=== EXERCISE PROMPT ===
Could you write out each of the records below exactly?

=== EXERCISE MATERIALS ===
↓↓↓
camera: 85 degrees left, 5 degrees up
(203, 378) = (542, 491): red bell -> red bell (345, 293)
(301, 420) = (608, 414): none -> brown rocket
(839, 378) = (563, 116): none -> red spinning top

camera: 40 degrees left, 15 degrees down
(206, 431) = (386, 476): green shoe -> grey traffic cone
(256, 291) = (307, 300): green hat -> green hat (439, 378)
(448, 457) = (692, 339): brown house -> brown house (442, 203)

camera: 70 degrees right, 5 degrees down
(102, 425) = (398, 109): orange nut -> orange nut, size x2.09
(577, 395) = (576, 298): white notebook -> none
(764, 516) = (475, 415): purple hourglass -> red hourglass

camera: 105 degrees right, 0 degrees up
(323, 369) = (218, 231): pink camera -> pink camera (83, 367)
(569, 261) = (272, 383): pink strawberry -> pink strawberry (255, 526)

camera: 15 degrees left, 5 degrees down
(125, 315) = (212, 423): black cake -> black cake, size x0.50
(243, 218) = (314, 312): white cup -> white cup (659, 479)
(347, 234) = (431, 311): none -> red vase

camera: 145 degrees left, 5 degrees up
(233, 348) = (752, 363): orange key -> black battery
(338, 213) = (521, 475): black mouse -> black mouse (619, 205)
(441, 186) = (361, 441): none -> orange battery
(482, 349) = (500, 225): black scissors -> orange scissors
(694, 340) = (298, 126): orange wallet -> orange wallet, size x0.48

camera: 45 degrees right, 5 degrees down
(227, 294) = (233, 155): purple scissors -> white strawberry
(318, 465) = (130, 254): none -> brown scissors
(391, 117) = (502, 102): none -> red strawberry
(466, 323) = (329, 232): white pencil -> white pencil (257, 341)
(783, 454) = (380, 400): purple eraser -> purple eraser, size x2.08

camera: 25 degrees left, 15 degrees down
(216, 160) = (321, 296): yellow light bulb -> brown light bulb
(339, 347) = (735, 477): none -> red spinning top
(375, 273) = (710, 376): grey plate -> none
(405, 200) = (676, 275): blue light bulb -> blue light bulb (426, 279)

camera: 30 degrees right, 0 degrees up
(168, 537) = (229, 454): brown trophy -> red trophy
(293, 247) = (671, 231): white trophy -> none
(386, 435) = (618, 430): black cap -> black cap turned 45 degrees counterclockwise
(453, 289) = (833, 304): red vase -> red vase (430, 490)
↑↑↑
=== EXPECTED ANSWER ===
camera: 85 degrees left, 5 degrees up
(203, 378) = (542, 491): red bell -> red bell (345, 293)
(301, 420) = (608, 414): none -> brown rocket
(839, 378) = (563, 116): none -> red spinning top

camera: 40 degrees left, 15 degrees down
(206, 431) = (386, 476): green shoe -> grey traffic cone
(256, 291) = (307, 300): green hat -> green hat (439, 378)
(448, 457) = (692, 339): brown house -> brown house (442, 203)

camera: 70 degrees right, 5 degrees down
(102, 425) = (398, 109): orange nut -> orange nut, size x2.09
(577, 395) = (576, 298): white notebook -> none
(764, 516) = (475, 415): purple hourglass -> red hourglass

camera: 105 degrees right, 0 degrees up
(323, 369) = (218, 231): pink camera -> pink camera (83, 367)
(569, 261) = (272, 383): pink strawberry -> pink strawberry (255, 526)

camera: 15 degrees left, 5 degrees down
(125, 315) = (212, 423): black cake -> black cake, size x0.50
(243, 218) = (314, 312): white cup -> white cup (659, 479)
(347, 234) = (431, 311): none -> red vase

camera: 145 degrees left, 5 degrees up
(233, 348) = (752, 363): orange key -> black battery
(338, 213) = (521, 475): black mouse -> black mouse (619, 205)
(441, 186) = (361, 441): none -> orange battery
(482, 349) = (500, 225): black scissors -> orange scissors
(694, 340) = (298, 126): orange wallet -> orange wallet, size x0.48

camera: 45 degrees right, 5 degrees down
(227, 294) = (233, 155): purple scissors -> white strawberry
(318, 465) = (130, 254): none -> brown scissors
(391, 117) = (502, 102): none -> red strawberry
(466, 323) = (329, 232): white pencil -> white pencil (257, 341)
(783, 454) = (380, 400): purple eraser -> purple eraser, size x2.08

camera: 25 degrees left, 15 degrees down
(216, 160) = (321, 296): yellow light bulb -> brown light bulb
(339, 347) = (735, 477): none -> red spinning top
(375, 273) = (710, 376): grey plate -> none
(405, 200) = (676, 275): blue light bulb -> blue light bulb (426, 279)

camera: 30 degrees right, 0 degrees up
(168, 537) = (229, 454): brown trophy -> red trophy
(293, 247) = (671, 231): white trophy -> none
(386, 435) = (618, 430): black cap -> black cap turned 45 degrees counterclockwise
(453, 289) = (833, 304): red vase -> red vase (430, 490)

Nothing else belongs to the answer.